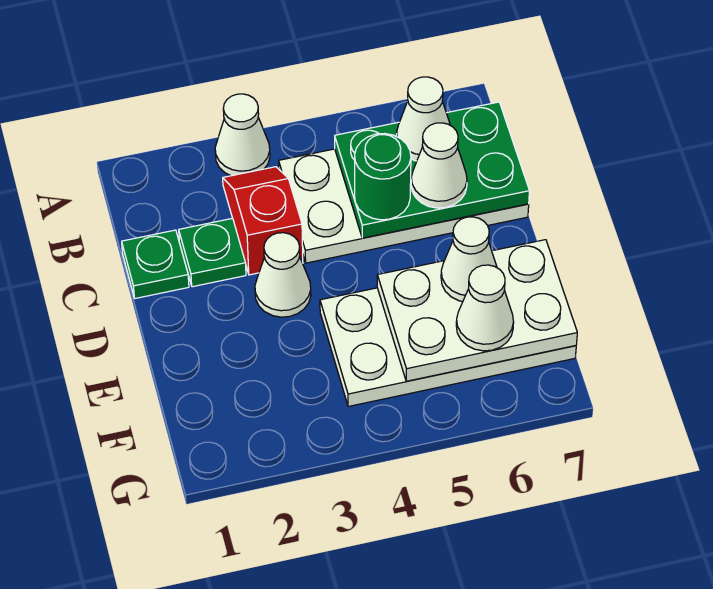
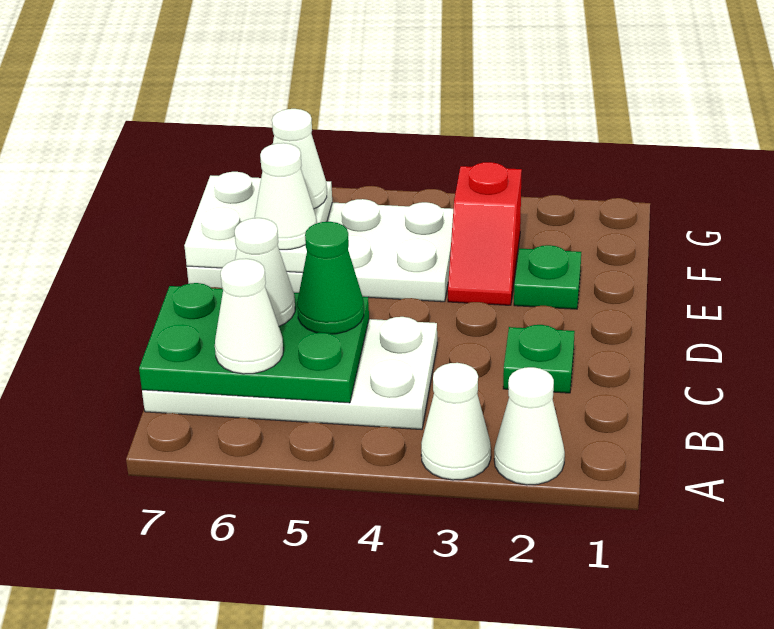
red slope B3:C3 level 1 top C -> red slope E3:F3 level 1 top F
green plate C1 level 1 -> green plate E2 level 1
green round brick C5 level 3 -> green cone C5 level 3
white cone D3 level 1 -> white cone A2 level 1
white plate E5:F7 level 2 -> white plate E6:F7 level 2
******************************
Quote exactly what appears from the line containing "green plate C1" through the final line of the listing above, including both of those lines.

_Result of the task_
green plate C1 level 1 -> green plate E2 level 1
green round brick C5 level 3 -> green cone C5 level 3
white cone D3 level 1 -> white cone A2 level 1
white plate E5:F7 level 2 -> white plate E6:F7 level 2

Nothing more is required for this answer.